- **TASK PROMPT**
Every line below that contains "lymphocytic" is to be copied.
===
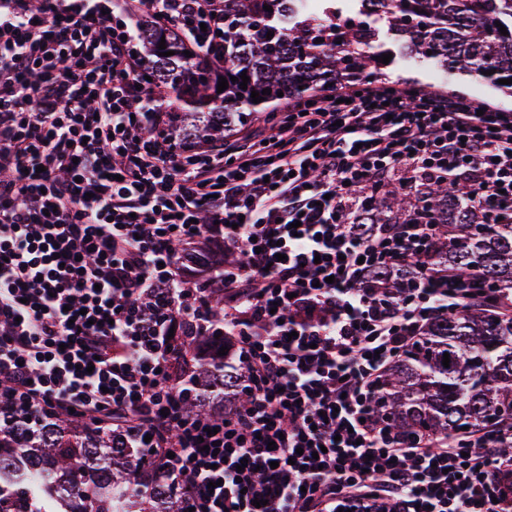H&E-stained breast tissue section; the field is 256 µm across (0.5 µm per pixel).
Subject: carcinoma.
Segmentation results:
<instances>
[{"label": "carcinoma", "instance_id": "cac0c4a2", "mask_svg": "<svg viewBox=\"0 0 512 512\" xmlns=\"http://www.w3.org/2000/svg\"><path fill=\"white\" fill-rule=\"evenodd\" d=\"M369 17L348 24L340 7L324 19L296 14L290 0H224L222 64L187 61L172 36L146 25L141 41L150 67L173 103L172 135L183 145L213 137L244 117L280 101L278 93L302 98L329 83L355 84L384 76L378 57L387 53L381 35L410 54L457 74L484 81L512 97V0H355ZM269 5L272 11L264 10ZM506 27L503 35L497 24ZM321 42H316V39ZM165 41L166 57L158 55ZM493 74H488V71ZM247 75V89L240 88ZM237 81H231V77ZM228 88L217 92L220 78ZM271 93L253 102L251 92ZM473 187L430 184L417 202L395 183L381 187L371 202L369 223L388 224L389 214L424 215L437 225L438 265L512 288V224H482L466 199ZM216 338L186 326L189 352L183 382L184 411L206 416L195 387L220 375L224 392L239 408L246 370L204 350ZM449 367H444V354ZM376 413L407 439L423 434L493 430L512 421V315L482 304L450 310L430 322L423 340L390 367L375 401ZM148 449L132 447L129 435L105 422L57 412L31 429L20 409L0 406V512H180L173 488L147 461ZM346 512H397L393 503L370 508L343 504Z\"/></svg>", "mask_w": 512, "mask_h": 512}]
</instances>
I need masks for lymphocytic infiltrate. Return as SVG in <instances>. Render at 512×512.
Returning a JSON list of instances; mask_svg holds the SVG:
<instances>
[{
  "label": "lymphocytic infiltrate",
  "mask_w": 512,
  "mask_h": 512,
  "mask_svg": "<svg viewBox=\"0 0 512 512\" xmlns=\"http://www.w3.org/2000/svg\"><path fill=\"white\" fill-rule=\"evenodd\" d=\"M223 13L224 0H0V404L112 413L192 512H512V427L407 440L374 410L389 365L483 288L434 263L433 225L358 221L362 190L395 178L417 197L469 181L472 209L512 223V113L366 82L176 150L140 19L199 55L221 51ZM213 235L236 258L209 283L249 396L217 421L186 416L170 335L210 323L179 251ZM411 267L409 287L387 288L383 273Z\"/></svg>",
  "instance_id": "f902f5d3"
}]
</instances>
===
- **FINAL RESULT**
I need masks for lymphocytic infiltrate. Return as SVG in <instances>. Render at 512×512.
  "label": "lymphocytic infiltrate",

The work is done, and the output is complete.